**Your task**
Down to the last line, repeat the data below exactly.

**Material provided**
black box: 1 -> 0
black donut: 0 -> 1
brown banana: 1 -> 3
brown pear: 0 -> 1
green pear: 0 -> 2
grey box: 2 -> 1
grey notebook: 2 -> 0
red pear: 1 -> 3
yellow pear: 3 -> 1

**Solution for this task**
black box: 1 -> 0
black donut: 0 -> 1
brown banana: 1 -> 3
brown pear: 0 -> 1
green pear: 0 -> 2
grey box: 2 -> 1
grey notebook: 2 -> 0
red pear: 1 -> 3
yellow pear: 3 -> 1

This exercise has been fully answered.